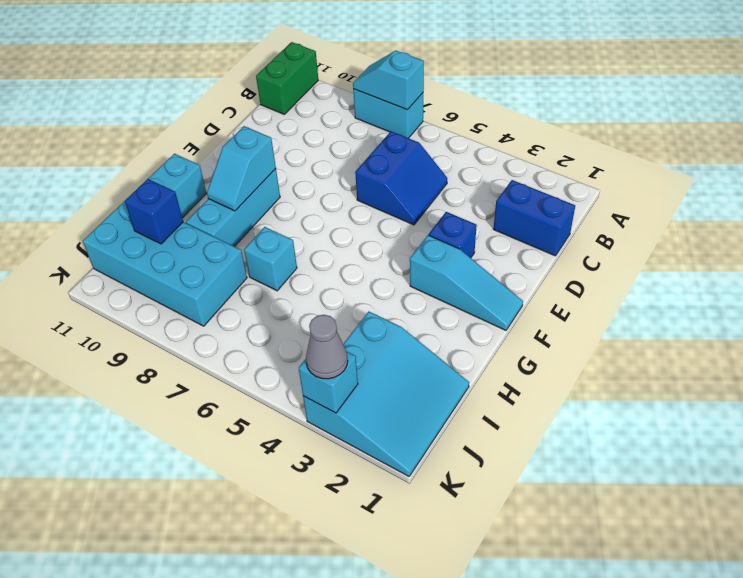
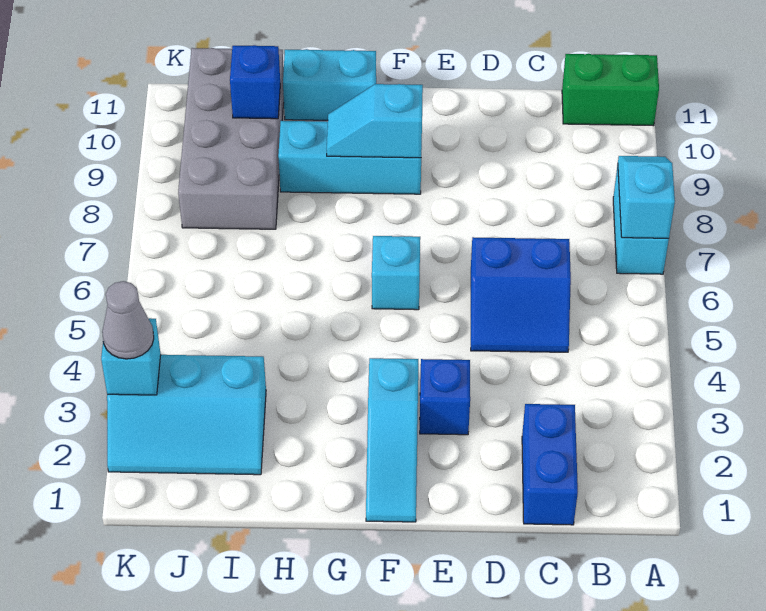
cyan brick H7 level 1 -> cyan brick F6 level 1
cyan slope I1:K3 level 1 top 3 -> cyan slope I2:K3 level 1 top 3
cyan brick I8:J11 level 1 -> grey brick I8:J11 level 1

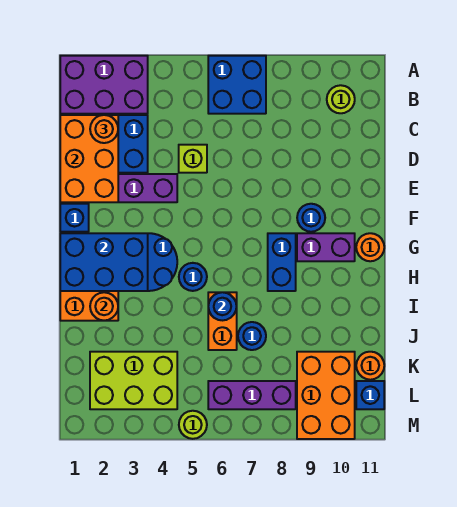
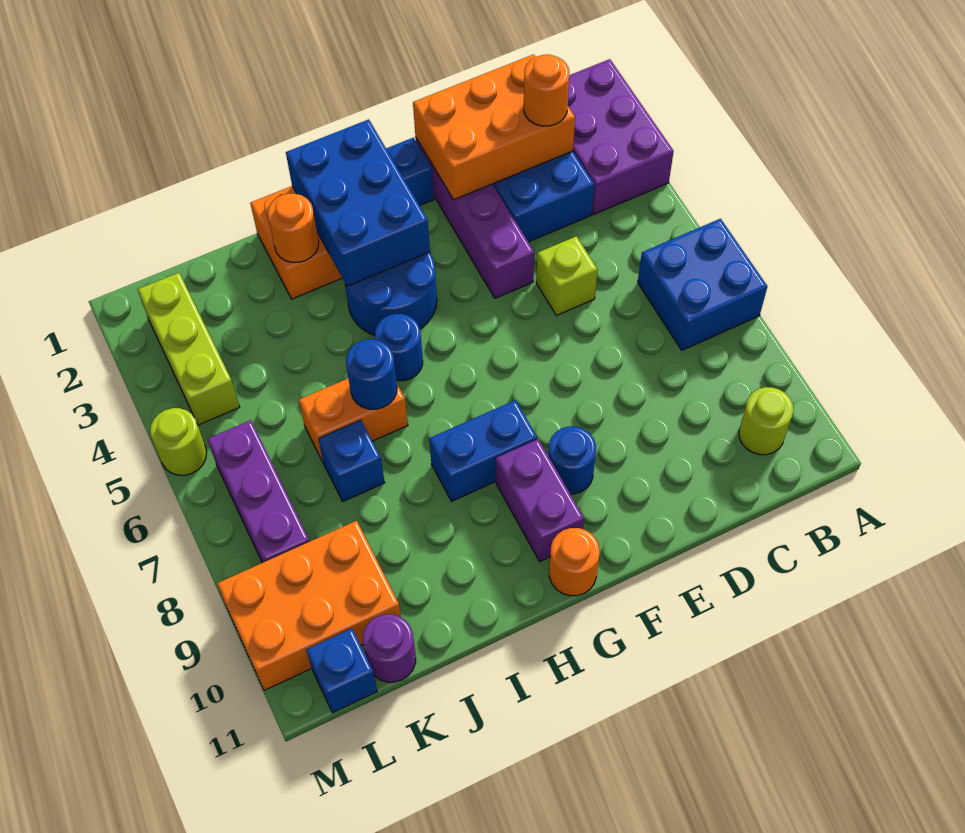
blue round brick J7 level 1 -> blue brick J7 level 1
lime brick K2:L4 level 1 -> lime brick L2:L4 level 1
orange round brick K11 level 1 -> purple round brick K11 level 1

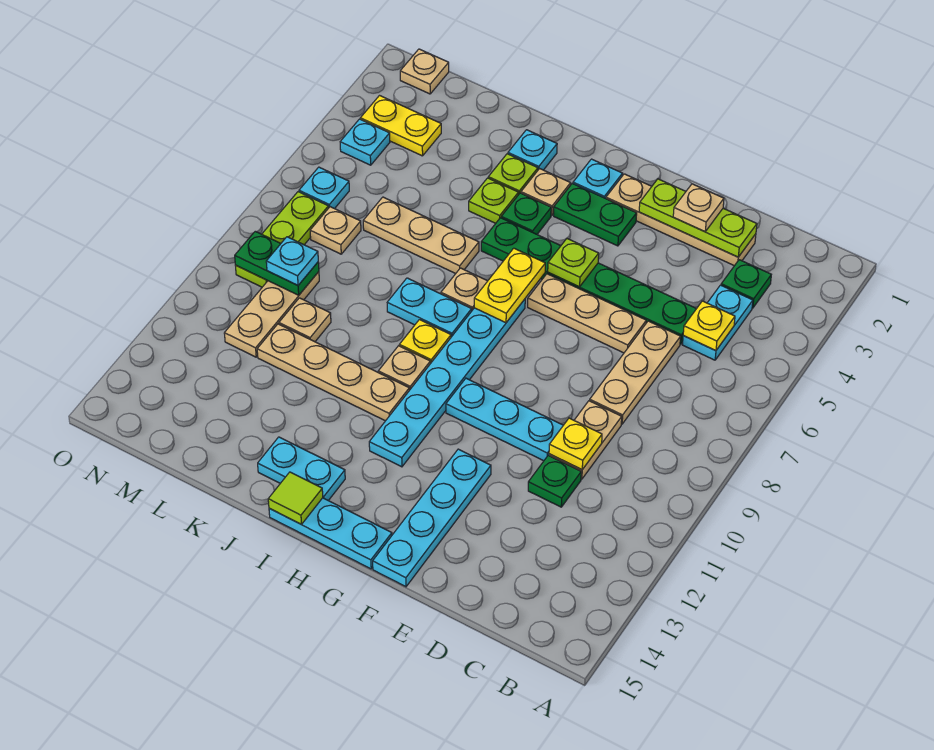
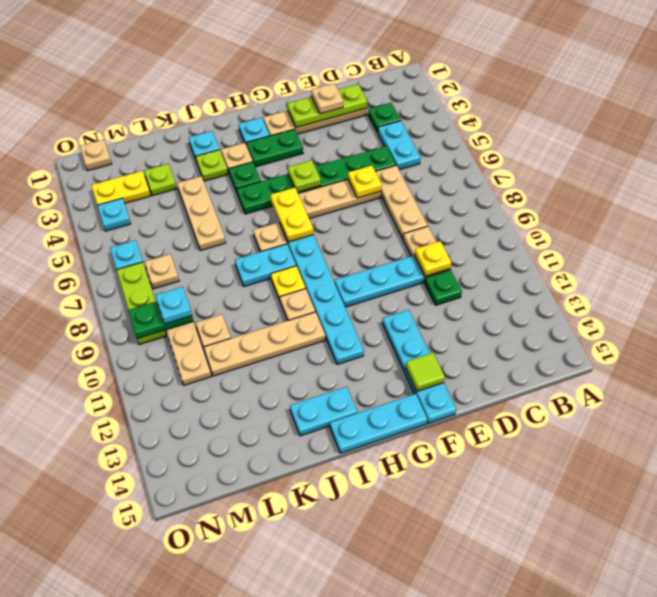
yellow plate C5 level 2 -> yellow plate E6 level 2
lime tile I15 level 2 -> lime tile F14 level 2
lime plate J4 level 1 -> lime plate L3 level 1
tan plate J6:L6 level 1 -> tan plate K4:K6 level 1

___

From the material above, give again exactly the lines from the one that contains "cyan slope I1:K3" through the one that contains "yellow plate C5", and leave out the pictures.

*Exercise response*.
cyan slope I1:K3 level 1 top 3 -> cyan slope I2:K3 level 1 top 3
cyan brick I8:J11 level 1 -> grey brick I8:J11 level 1

blue round brick J7 level 1 -> blue brick J7 level 1
lime brick K2:L4 level 1 -> lime brick L2:L4 level 1
orange round brick K11 level 1 -> purple round brick K11 level 1

yellow plate C5 level 2 -> yellow plate E6 level 2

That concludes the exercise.